> **Task to carry out**: Return every line below in which "VRAW" appears.

Structured diff data
┄┄┄┄┄┄┄┄┄┄

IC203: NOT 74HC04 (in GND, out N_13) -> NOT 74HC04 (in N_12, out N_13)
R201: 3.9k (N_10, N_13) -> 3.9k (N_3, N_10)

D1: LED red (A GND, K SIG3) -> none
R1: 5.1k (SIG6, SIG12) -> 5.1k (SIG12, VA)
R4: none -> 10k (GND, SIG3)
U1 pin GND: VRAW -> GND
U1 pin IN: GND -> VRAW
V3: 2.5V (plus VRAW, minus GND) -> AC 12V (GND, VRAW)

┄┄┄┄┄┄┄┄┄┄

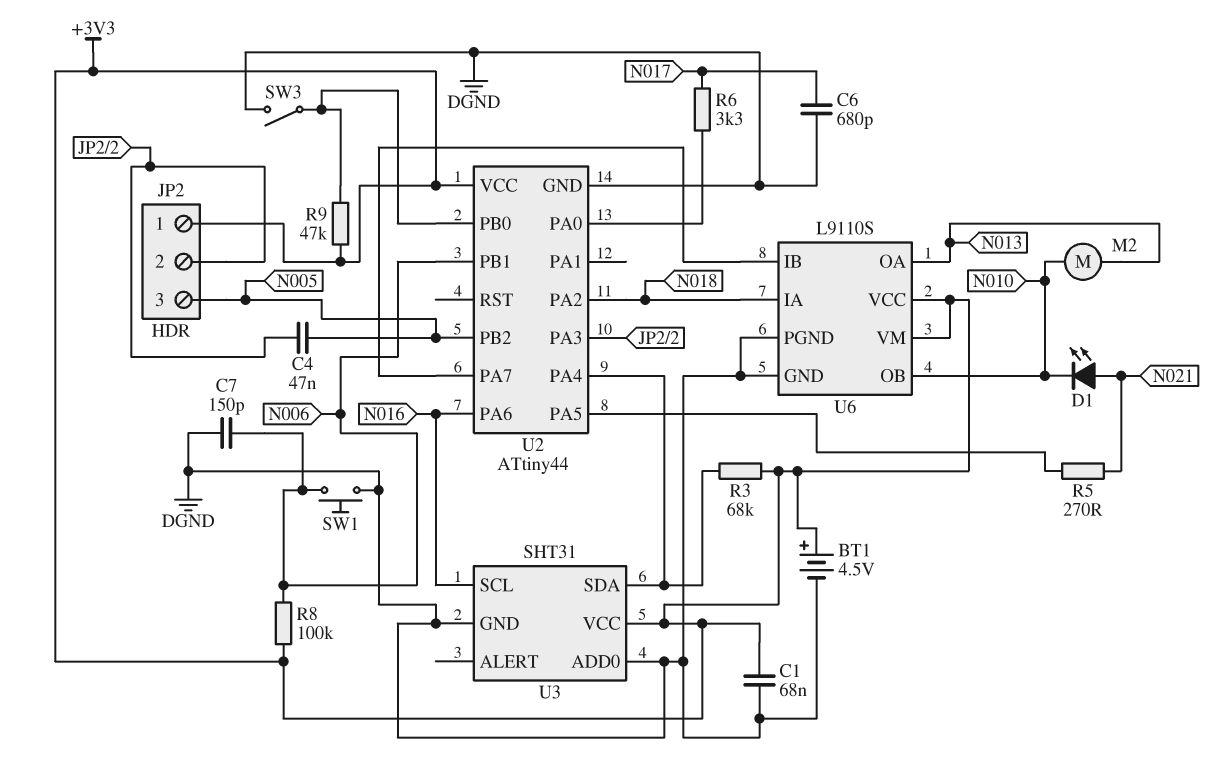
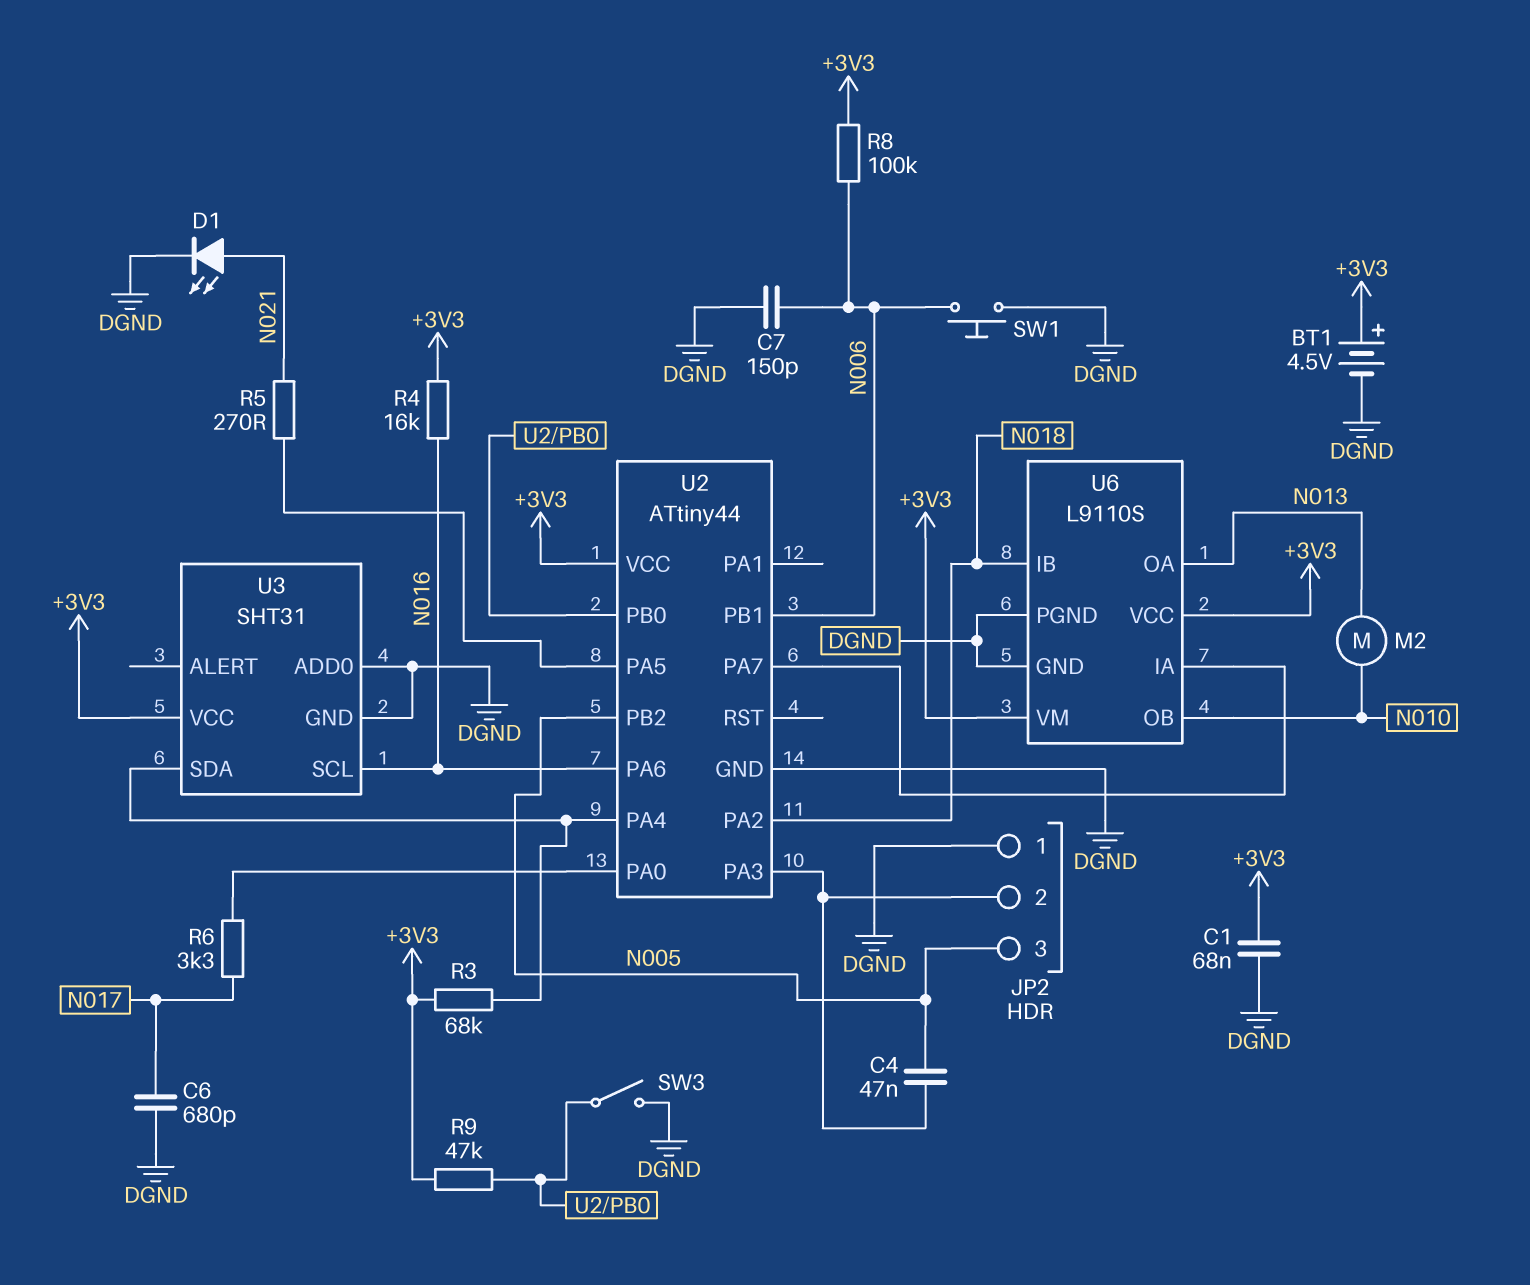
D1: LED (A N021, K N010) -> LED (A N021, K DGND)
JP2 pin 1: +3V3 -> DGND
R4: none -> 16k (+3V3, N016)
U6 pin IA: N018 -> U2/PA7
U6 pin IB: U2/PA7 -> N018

┄┄┄┄┄┄┄┄┄┄

> **Worked solution**:
U1 pin GND: VRAW -> GND
U1 pin IN: GND -> VRAW
V3: 2.5V (plus VRAW, minus GND) -> AC 12V (GND, VRAW)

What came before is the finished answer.